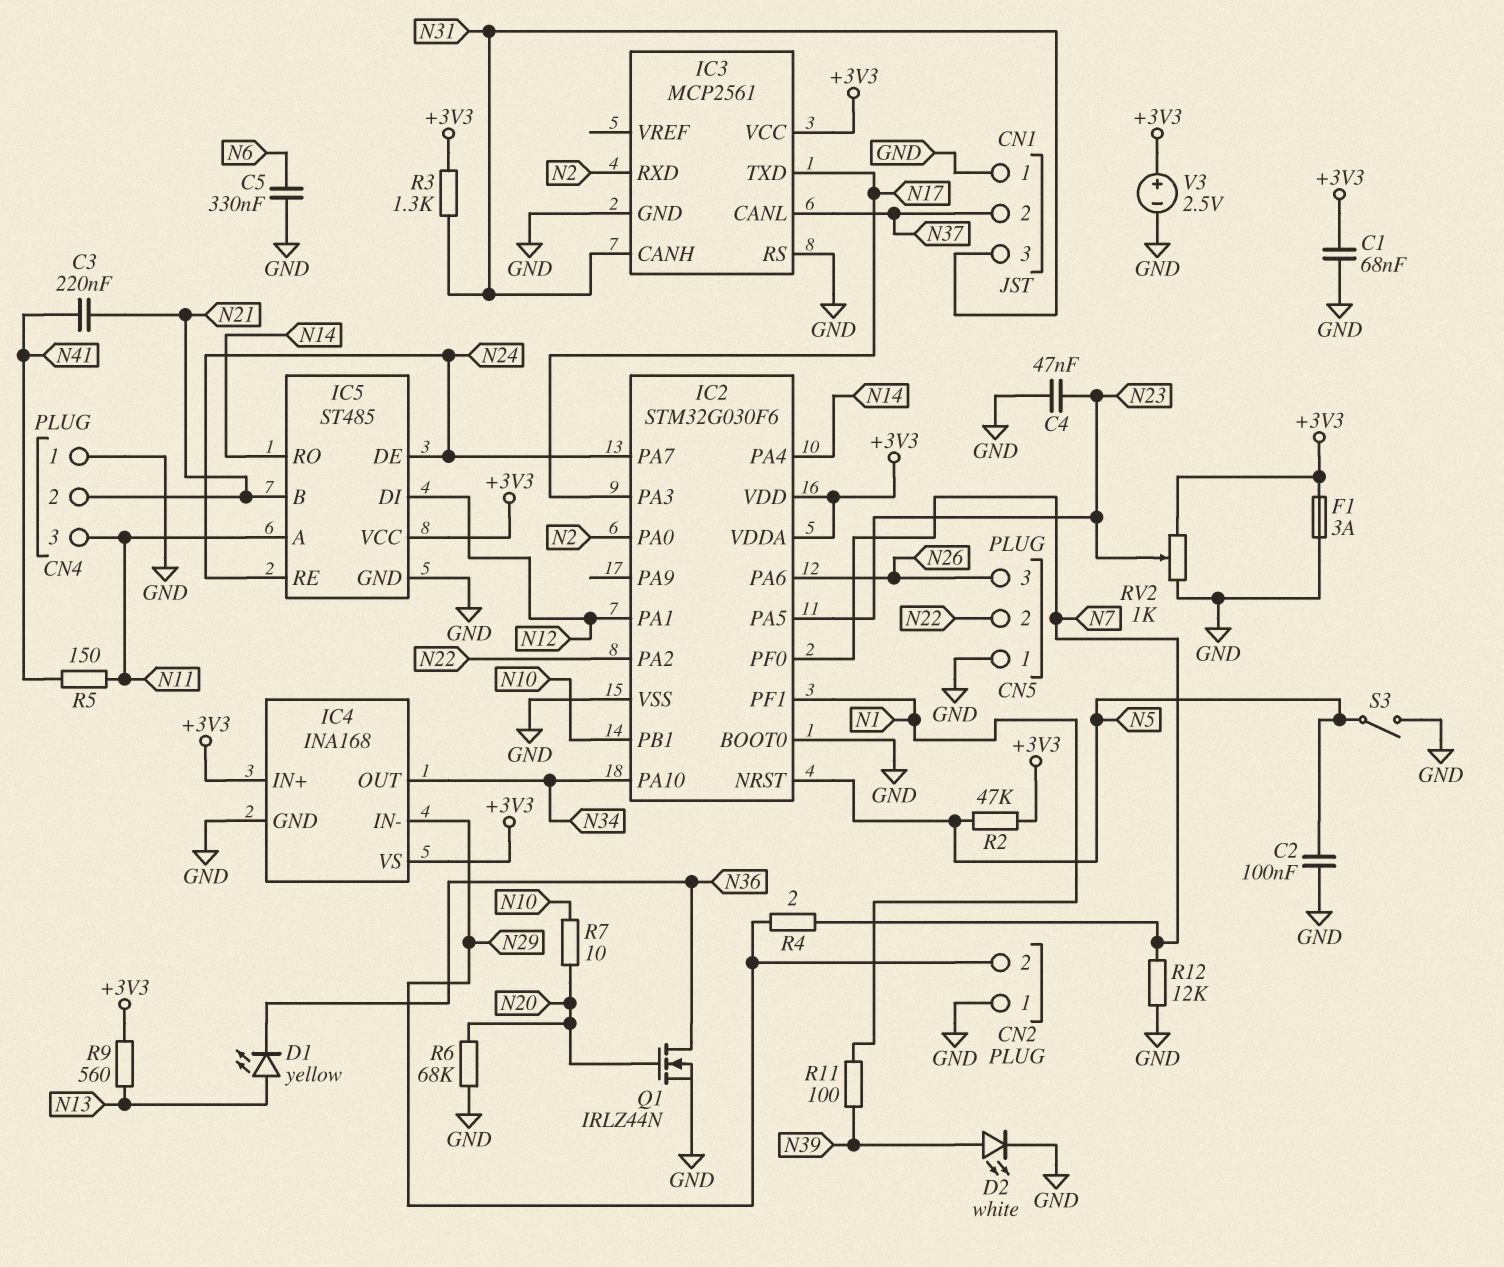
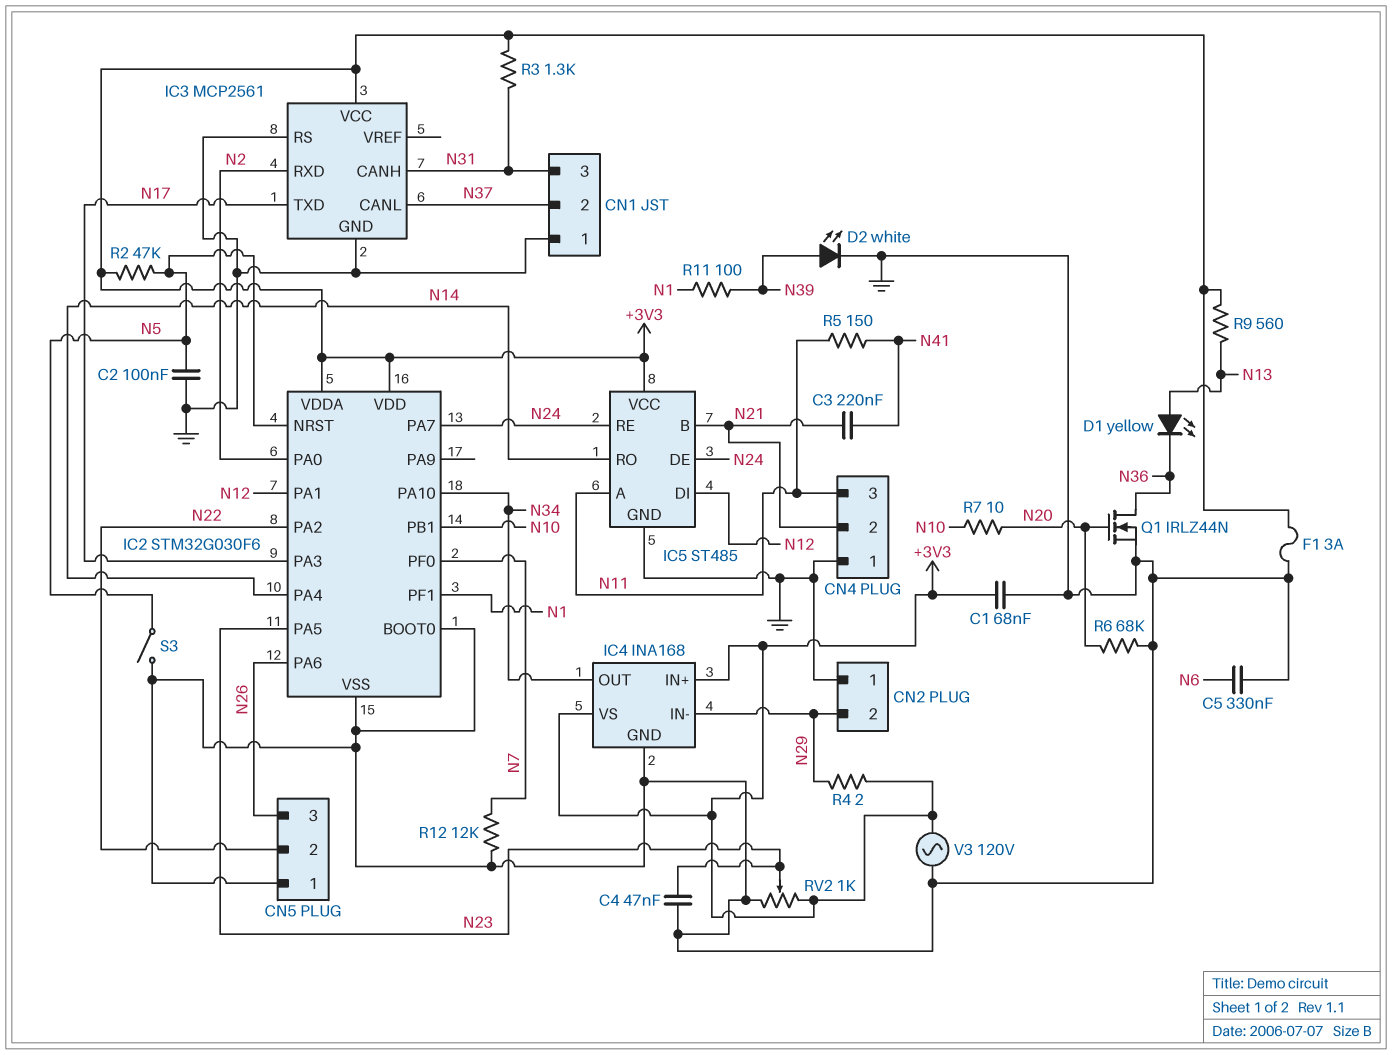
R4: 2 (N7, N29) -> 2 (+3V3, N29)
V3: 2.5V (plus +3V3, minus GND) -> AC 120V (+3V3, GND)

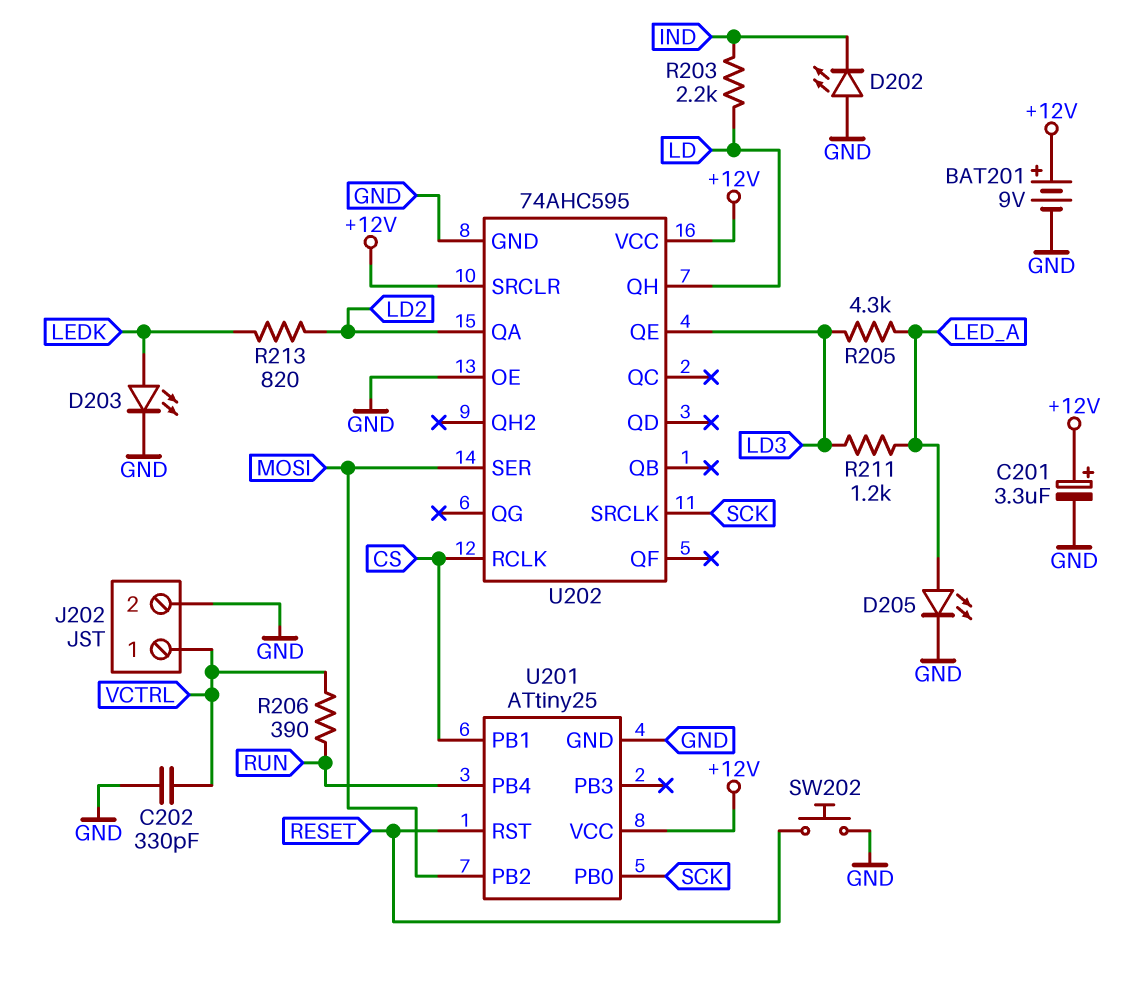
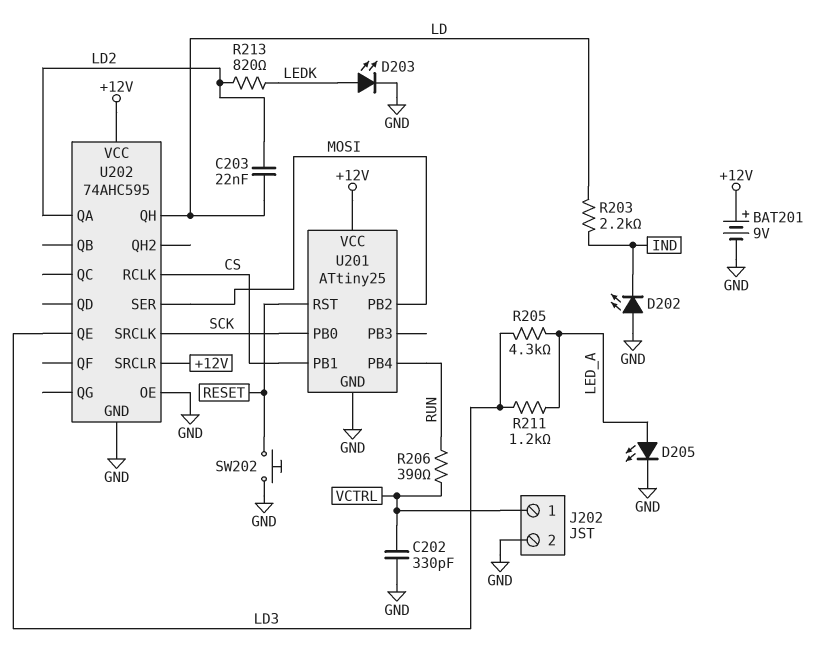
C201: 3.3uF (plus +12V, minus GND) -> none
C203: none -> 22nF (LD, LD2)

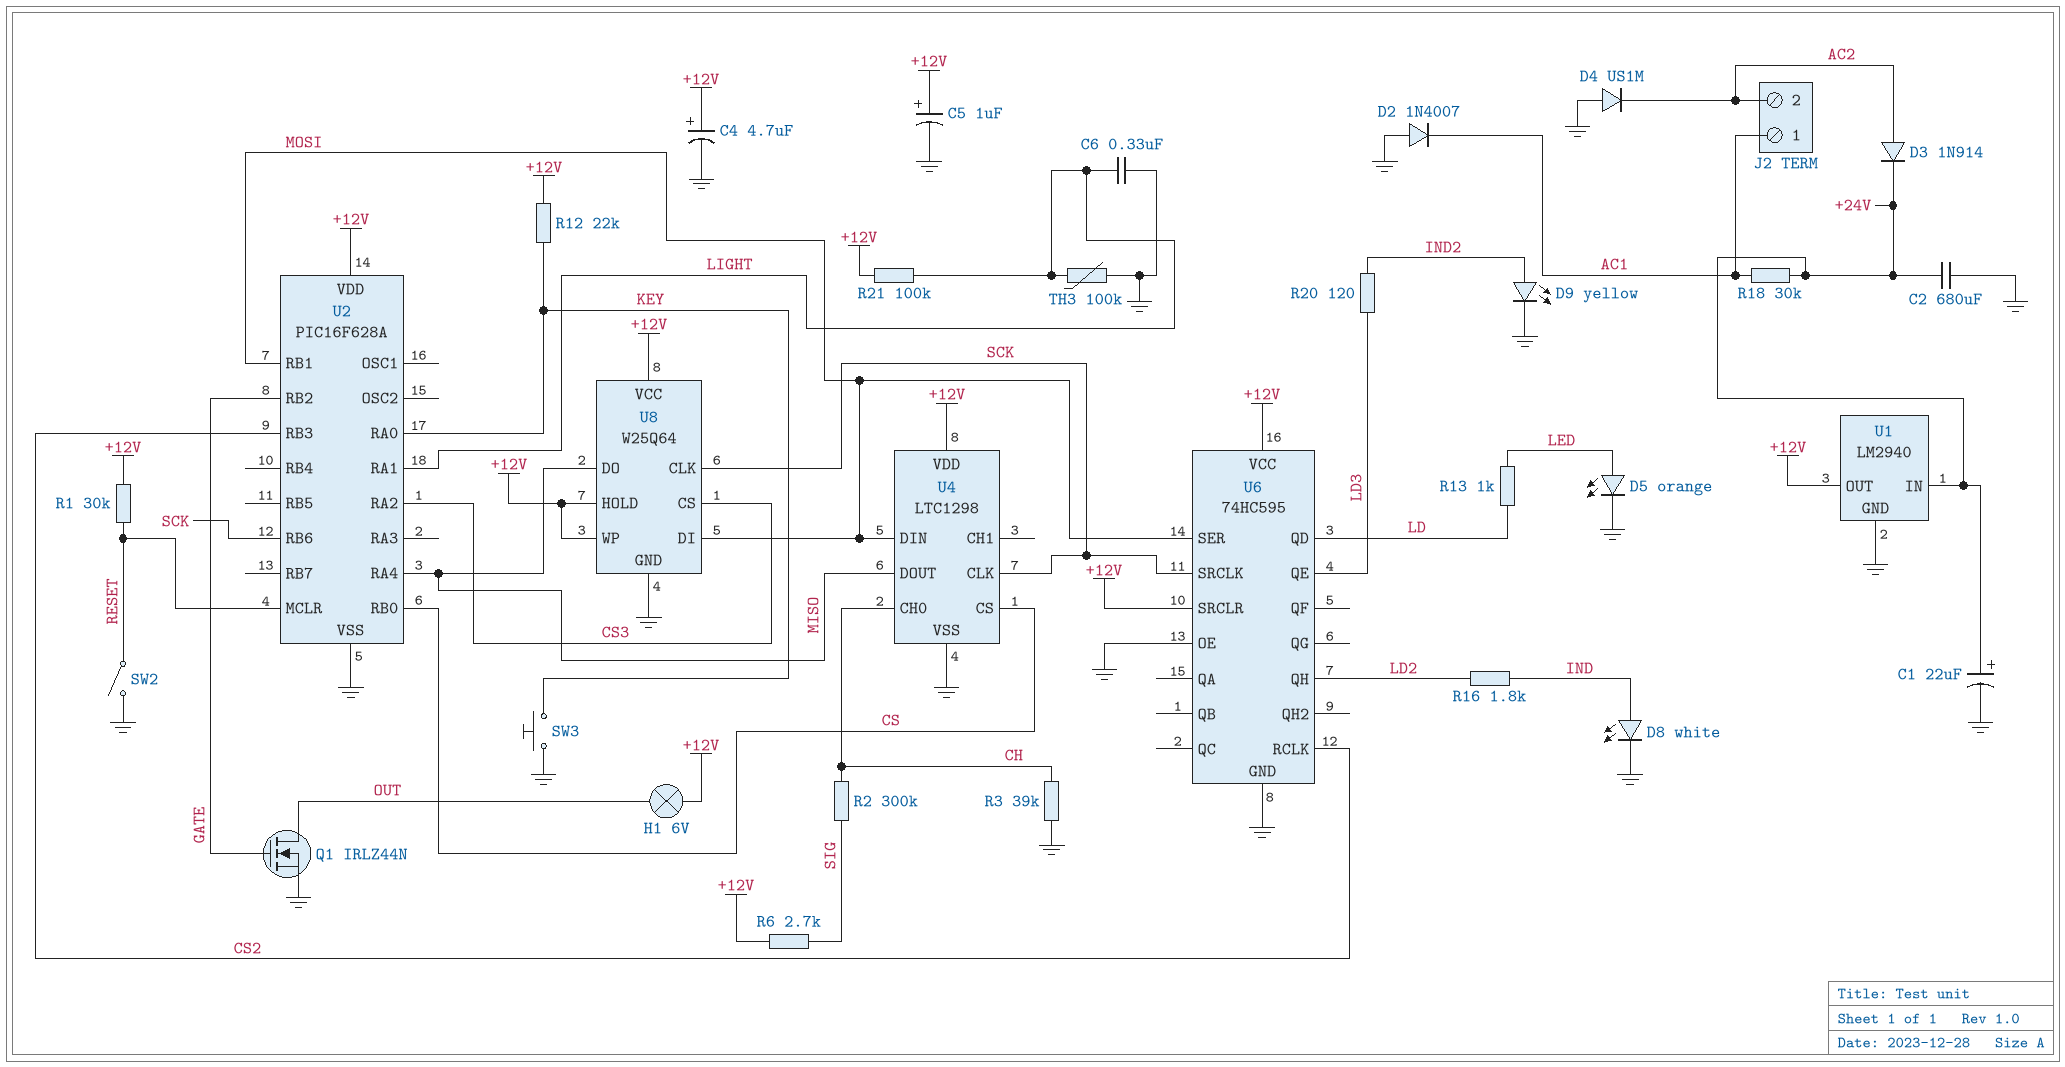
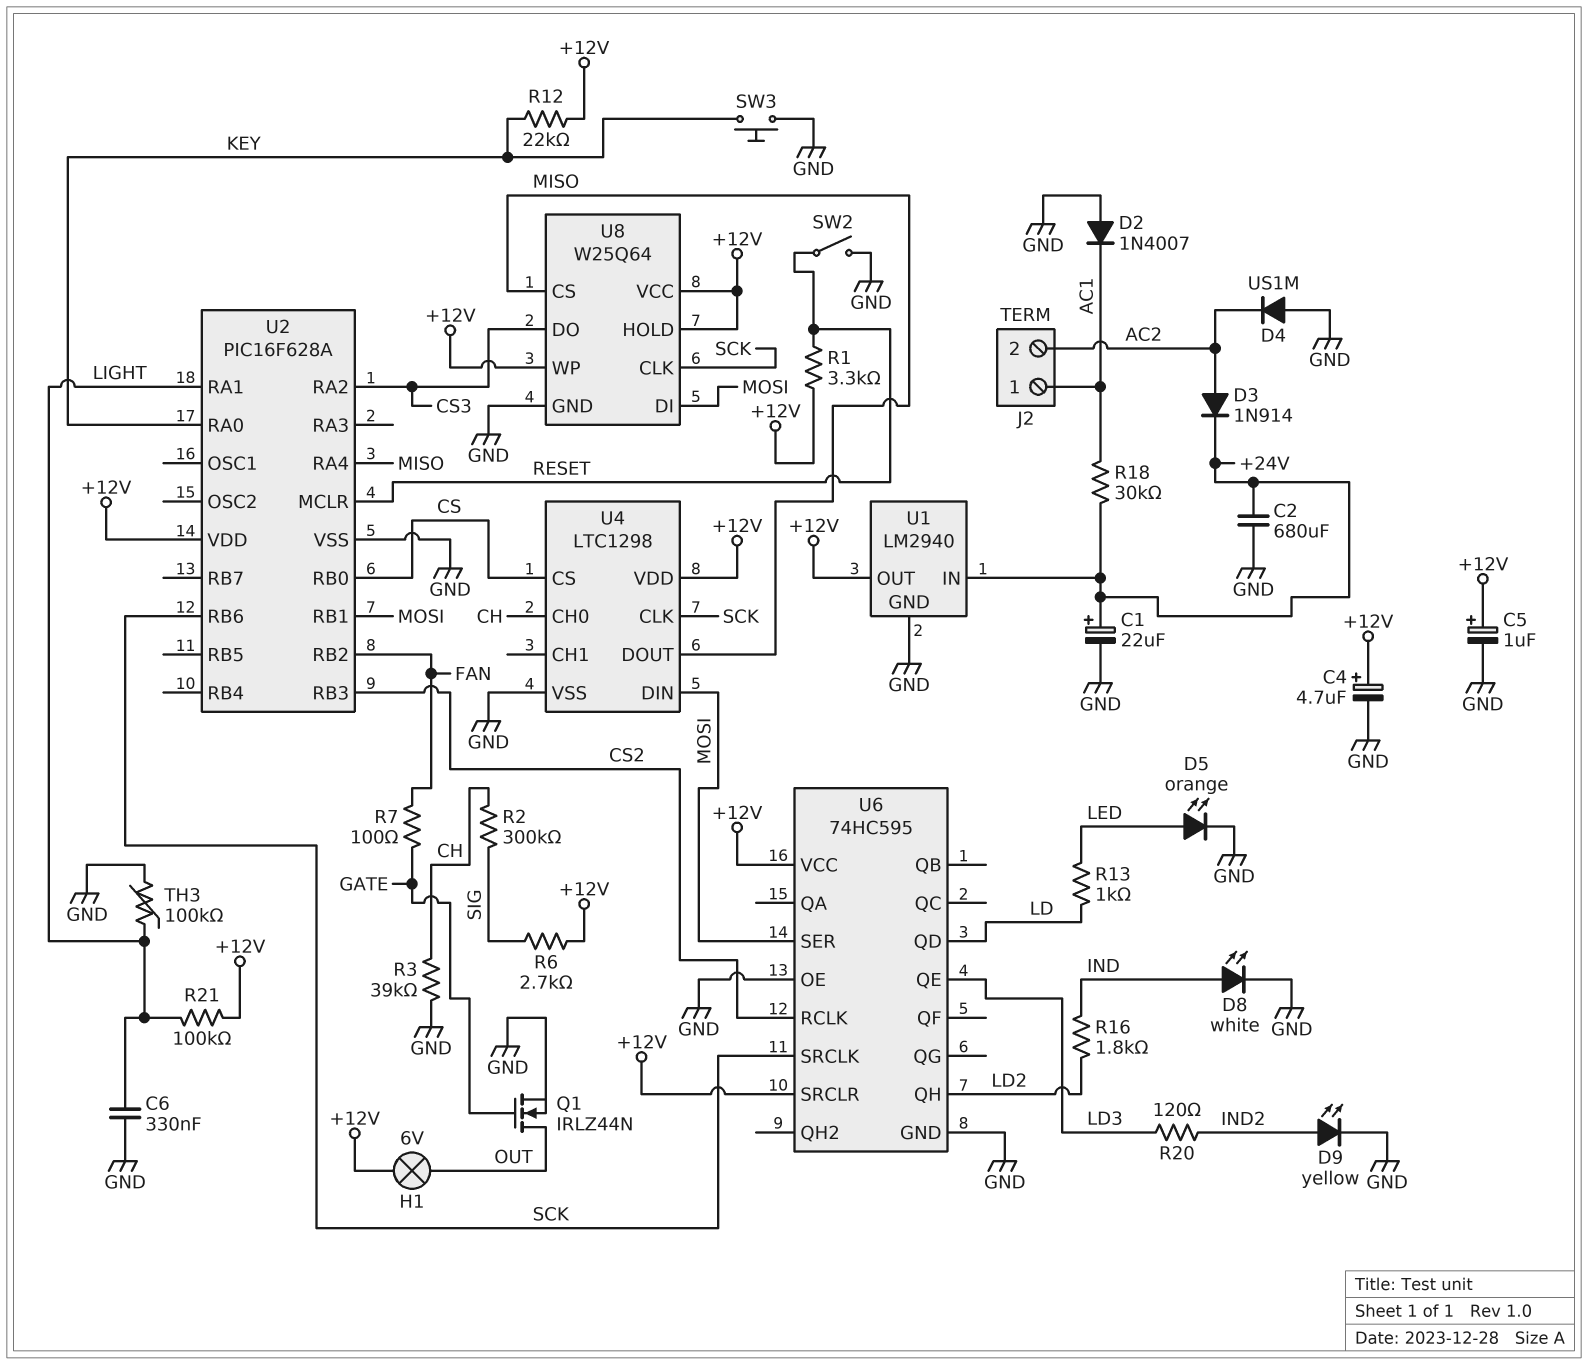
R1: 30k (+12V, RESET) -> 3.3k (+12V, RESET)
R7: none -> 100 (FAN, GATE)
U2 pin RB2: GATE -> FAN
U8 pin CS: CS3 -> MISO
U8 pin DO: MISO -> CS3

--------------------

> [Exercise instructions] Down to the last line, set down the data above exactly, and omit all images.

> [Solution below]
R4: 2 (N7, N29) -> 2 (+3V3, N29)
V3: 2.5V (plus +3V3, minus GND) -> AC 120V (+3V3, GND)

C201: 3.3uF (plus +12V, minus GND) -> none
C203: none -> 22nF (LD, LD2)

R1: 30k (+12V, RESET) -> 3.3k (+12V, RESET)
R7: none -> 100 (FAN, GATE)
U2 pin RB2: GATE -> FAN
U8 pin CS: CS3 -> MISO
U8 pin DO: MISO -> CS3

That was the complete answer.